PROBLEM REQUIREMENTS → Find the string "boat" in the records and copy each line where it occurs.

Stored records:
+-------+
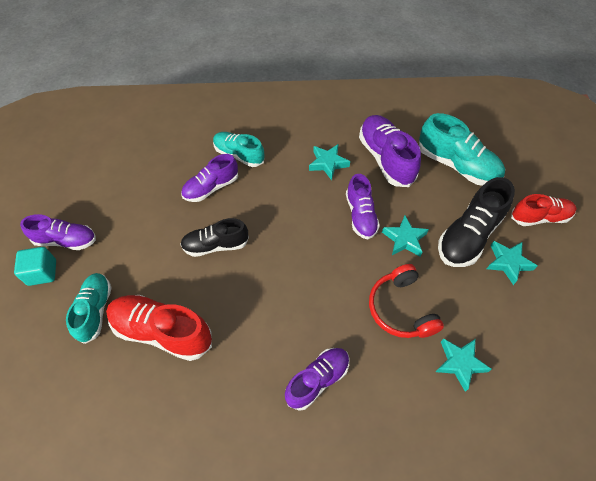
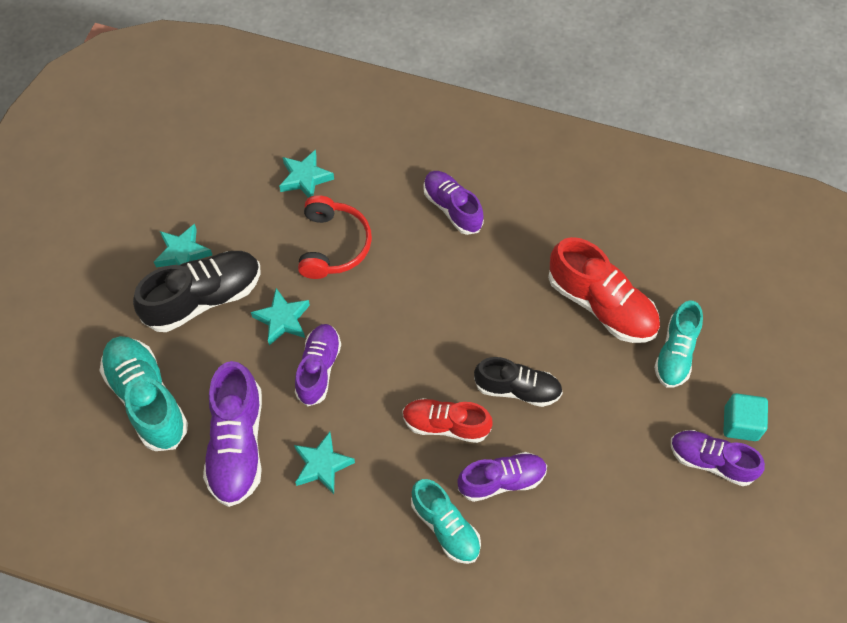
camera: 160 degrees left, 5 degrees up
(317, 380) = (452, 208): purple shoe -> purple shoe turned 75 degrees clockwise
(539, 217) = (102, 292): red shoe -> red shoe (445, 425)

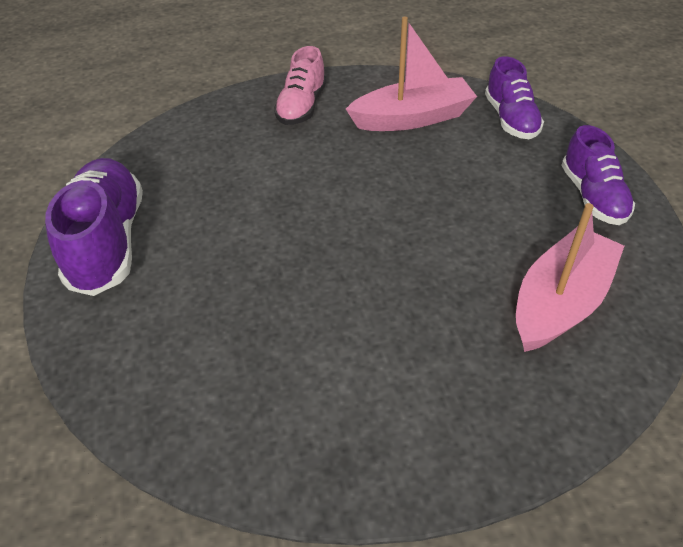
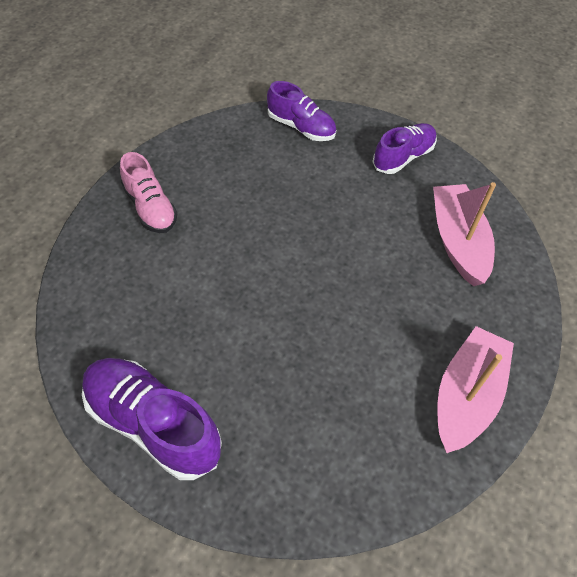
camera: 50 degrees left, 10 degrees up
(412, 118) = (240, 166): pink boat -> pink boat (466, 396)
(592, 196) = (403, 157): purple shoe -> purple shoe turned 75 degrees counterclockwise

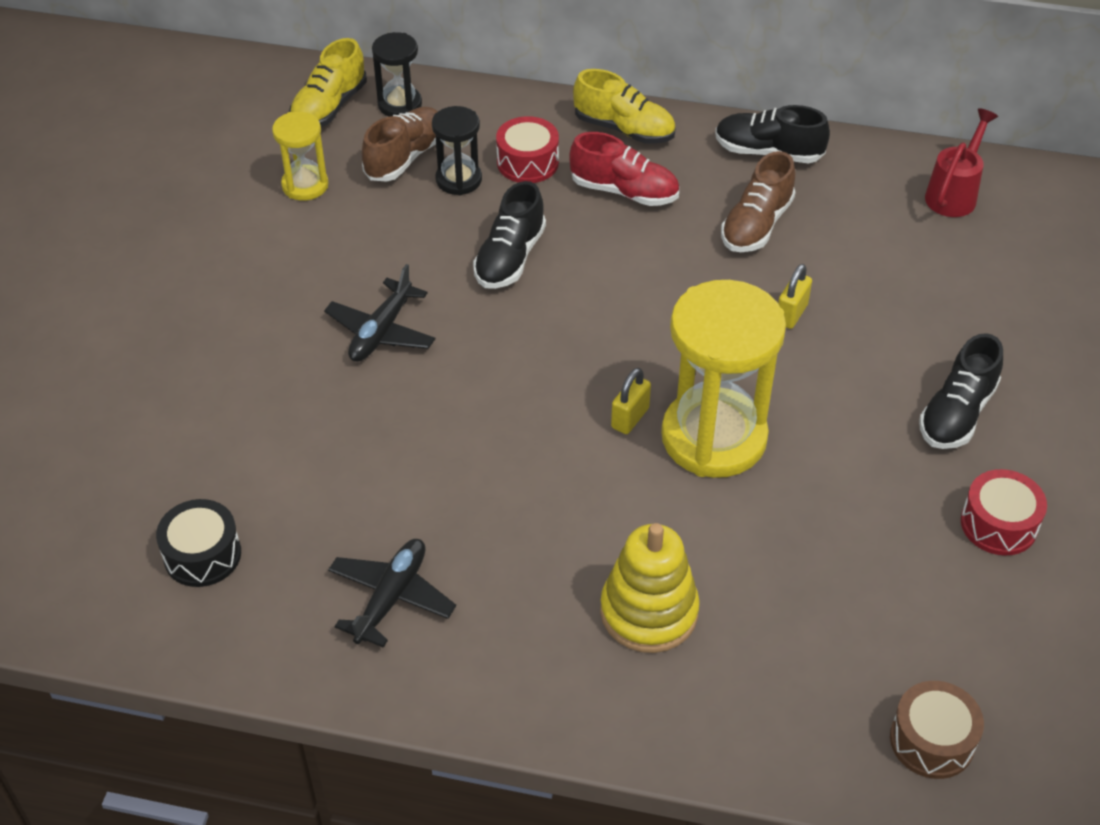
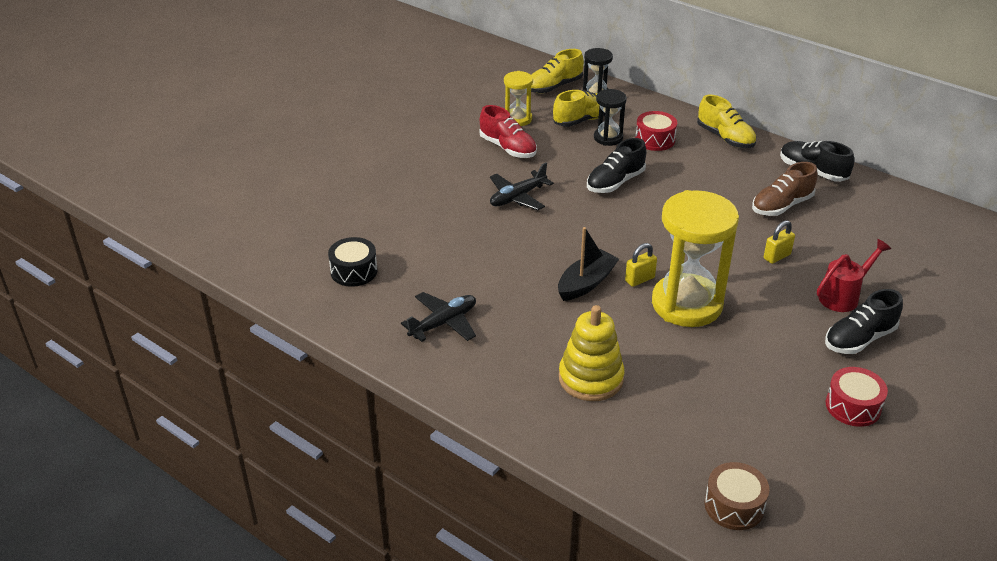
camera: 25 degrees right, 10 degrees down
(405, 157) = (583, 120): brown shoe -> yellow shoe
(559, 451) = (586, 283): none -> black boat
(624, 191) = (706, 168): red shoe -> red shoe (508, 148)
(954, 193) = (929, 223): red watering can -> red watering can (843, 296)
+-------+
TASK ANSWER →
(412, 118) = (240, 166): pink boat -> pink boat (466, 396)
(559, 451) = (586, 283): none -> black boat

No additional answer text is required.